(Modification records)
○ ○ ○ ○ ○

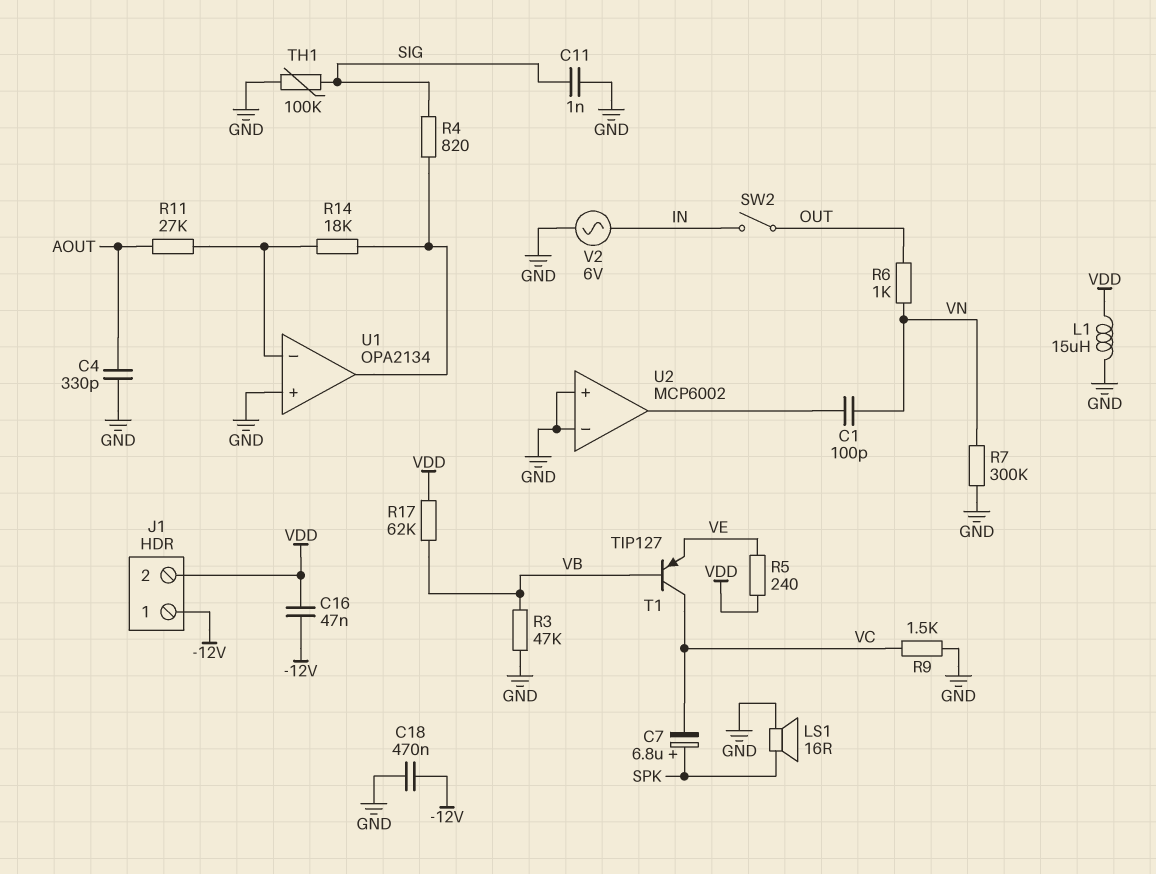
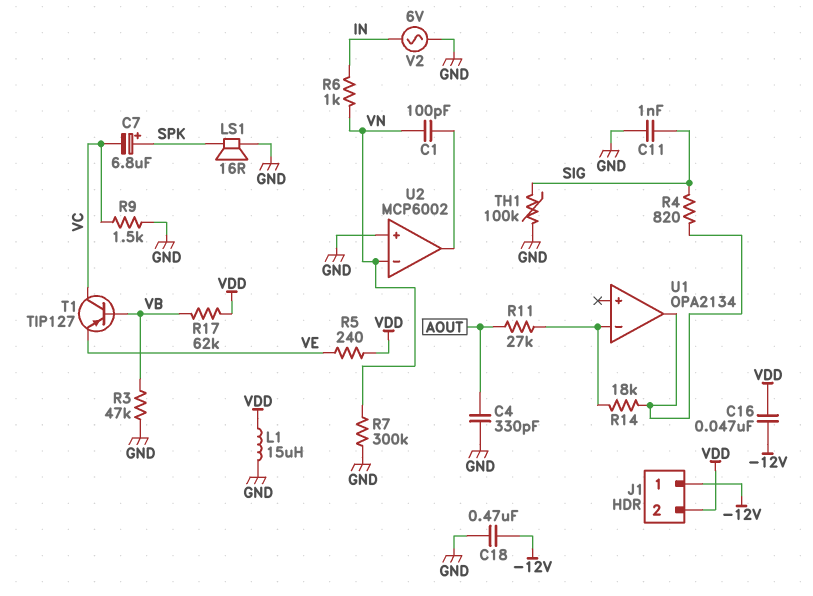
R6: 1k (OUT, VN) -> 1k (IN, VN)
SW2: switch (IN, OUT) -> none
U1 pin in+: GND -> none
U2 pin in-: GND -> VN

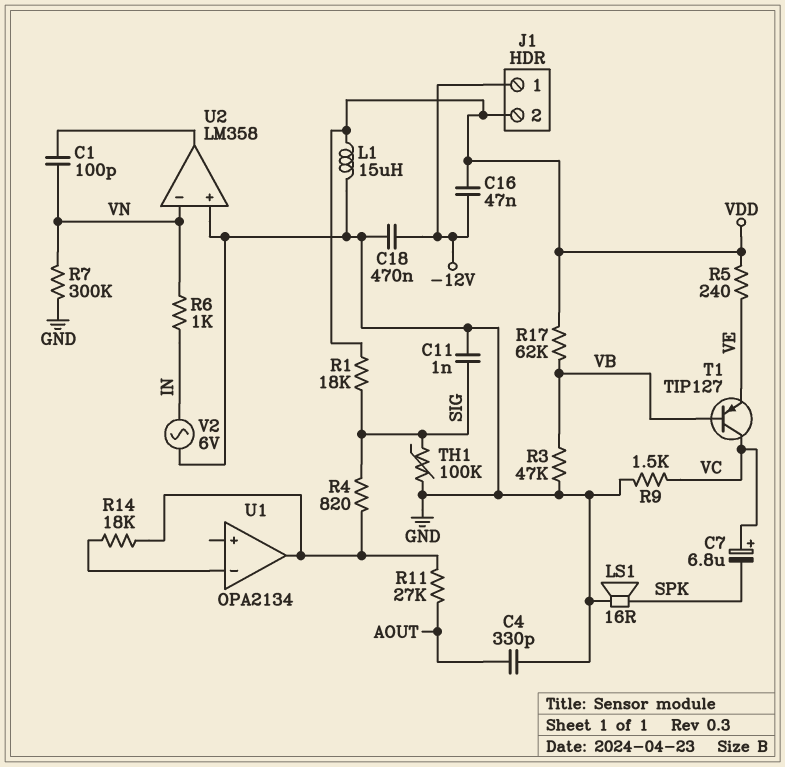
C7: 6.8uF (plus SPK, minus VC) -> 6.8uF (plus VC, minus SPK)
R1: none -> 18k (SIG, VDD)
R11: 27k (AOUT, U1/in-) -> 27k (AOUT, U1/out)
U2: MCP6002 -> LM358

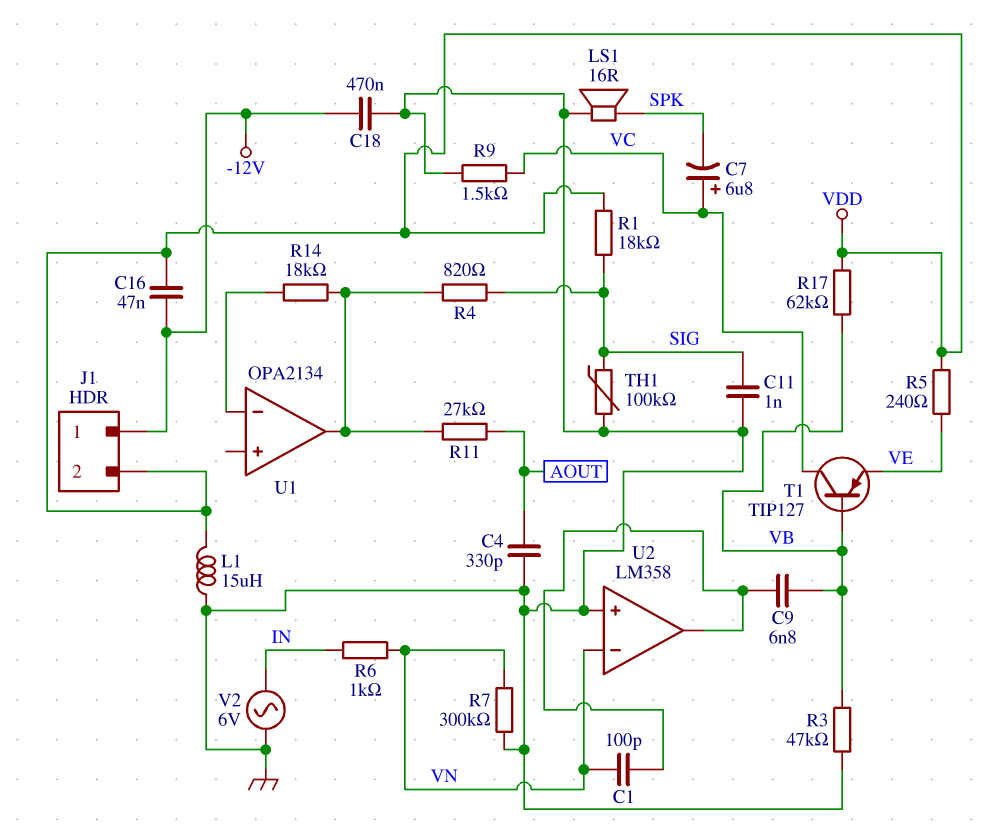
C9: none -> 6.8nF (U2/out, VB)

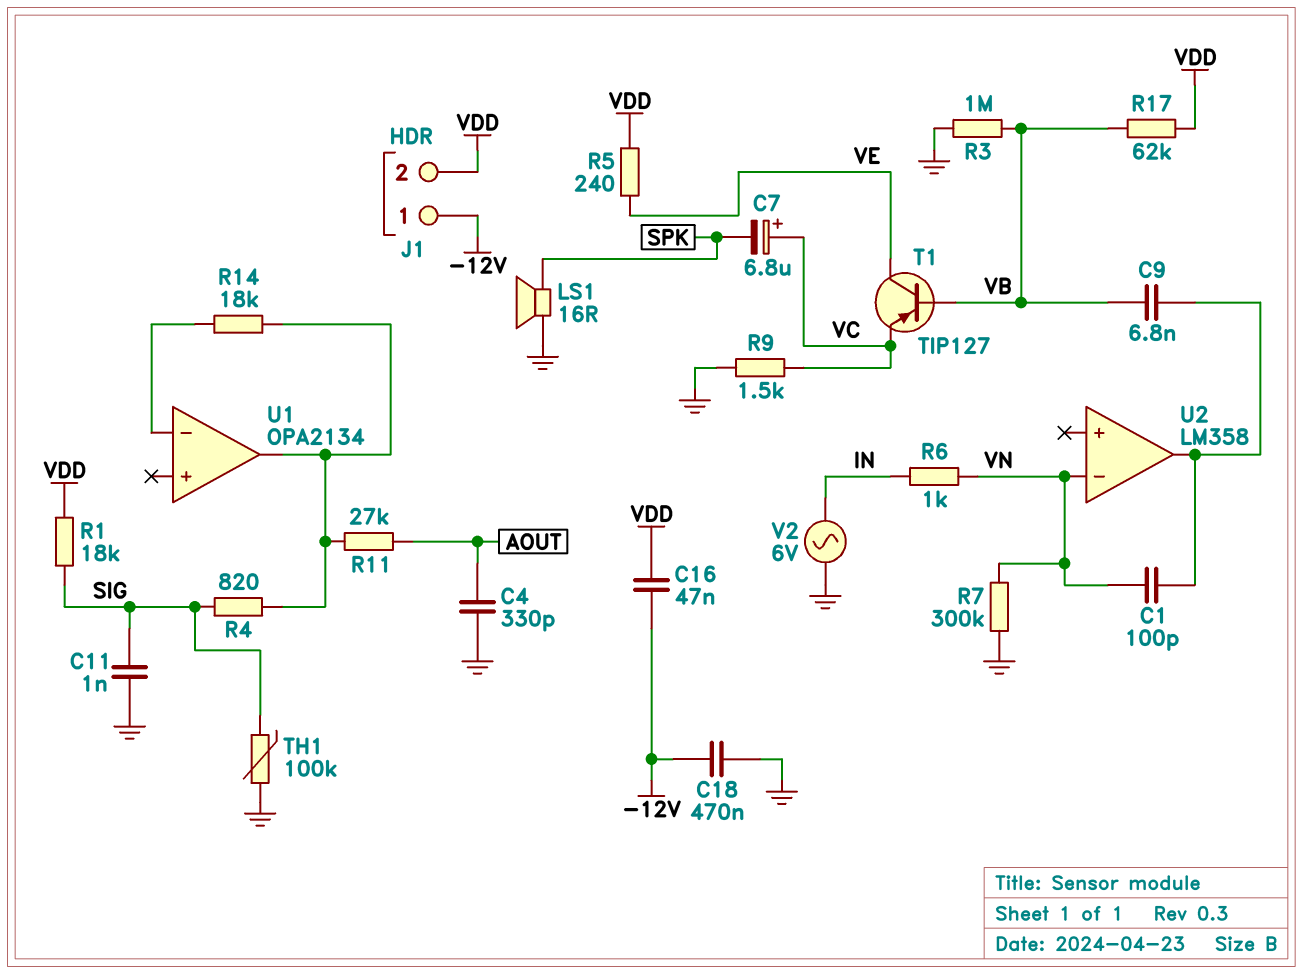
L1: 15uH (GND, VDD) -> none
R3: 47k (GND, VB) -> 1M (GND, VB)
T1: PNP TIP127 (B VB, C VC, E VE) -> PNP TIP127 (B VB, C VE, E VC)
U2 pin in+: GND -> none

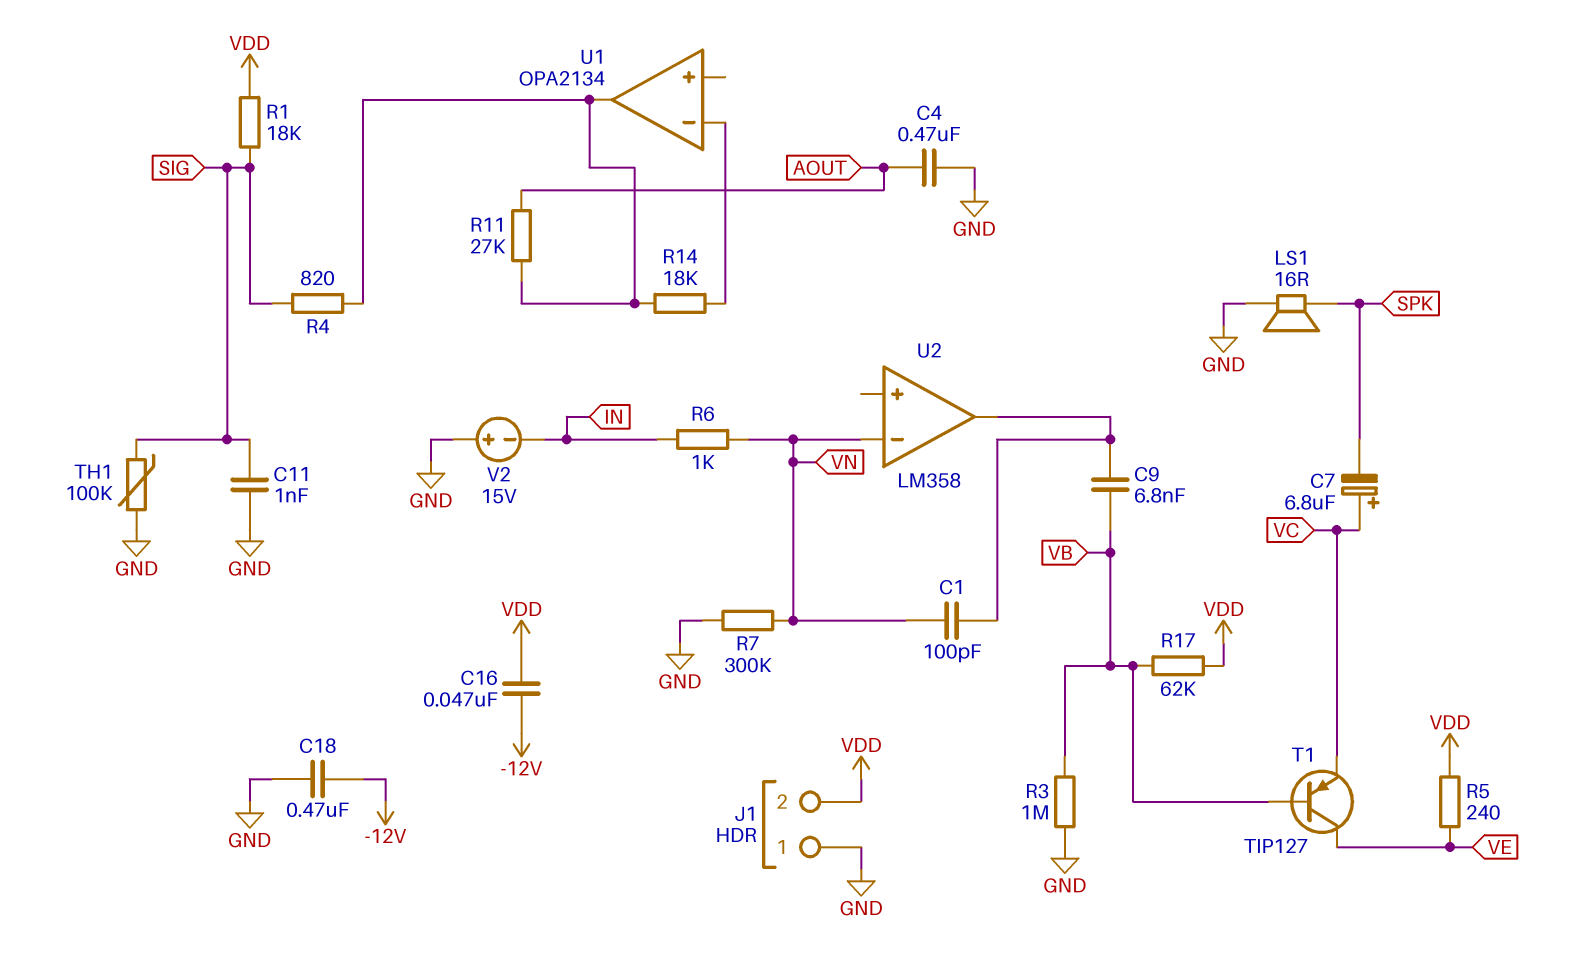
C4: 330pF (AOUT, GND) -> 470nF (AOUT, GND)
J1 pin 1: -12V -> GND
R9: 1.5k (GND, VC) -> none
V2: AC 6V (GND, IN) -> 15V (plus GND, minus IN)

○ ○ ○ ○ ○

*Prompt*.
Leaving out the pictures, print each line of the records above from the first up to and including the one that contains "L1: 15uH (GND, VDD) -> none", exactly as written.

*Result for this task*.
R6: 1k (OUT, VN) -> 1k (IN, VN)
SW2: switch (IN, OUT) -> none
U1 pin in+: GND -> none
U2 pin in-: GND -> VN

C7: 6.8uF (plus SPK, minus VC) -> 6.8uF (plus VC, minus SPK)
R1: none -> 18k (SIG, VDD)
R11: 27k (AOUT, U1/in-) -> 27k (AOUT, U1/out)
U2: MCP6002 -> LM358

C9: none -> 6.8nF (U2/out, VB)

L1: 15uH (GND, VDD) -> none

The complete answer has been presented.